* [EXERCISE BRIEF]:
Nothing but the data, repeated exactly, belongs in the answer.

* [DATA]:
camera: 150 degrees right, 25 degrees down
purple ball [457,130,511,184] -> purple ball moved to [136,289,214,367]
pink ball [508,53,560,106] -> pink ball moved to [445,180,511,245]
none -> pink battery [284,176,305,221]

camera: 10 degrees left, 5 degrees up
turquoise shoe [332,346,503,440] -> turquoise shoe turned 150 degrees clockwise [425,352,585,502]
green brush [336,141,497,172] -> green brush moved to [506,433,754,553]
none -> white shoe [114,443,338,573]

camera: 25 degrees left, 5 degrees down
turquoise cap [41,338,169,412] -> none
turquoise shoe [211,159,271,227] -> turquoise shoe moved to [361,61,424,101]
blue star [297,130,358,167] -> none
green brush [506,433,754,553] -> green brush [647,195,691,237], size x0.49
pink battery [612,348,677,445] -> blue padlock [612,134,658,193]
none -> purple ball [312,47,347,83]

* [RESPONSE BOX]:
camera: 150 degrees right, 25 degrees down
purple ball [457,130,511,184] -> purple ball moved to [136,289,214,367]
pink ball [508,53,560,106] -> pink ball moved to [445,180,511,245]
none -> pink battery [284,176,305,221]

camera: 10 degrees left, 5 degrees up
turquoise shoe [332,346,503,440] -> turquoise shoe turned 150 degrees clockwise [425,352,585,502]
green brush [336,141,497,172] -> green brush moved to [506,433,754,553]
none -> white shoe [114,443,338,573]

camera: 25 degrees left, 5 degrees down
turquoise cap [41,338,169,412] -> none
turquoise shoe [211,159,271,227] -> turquoise shoe moved to [361,61,424,101]
blue star [297,130,358,167] -> none
green brush [506,433,754,553] -> green brush [647,195,691,237], size x0.49
pink battery [612,348,677,445] -> blue padlock [612,134,658,193]
none -> purple ball [312,47,347,83]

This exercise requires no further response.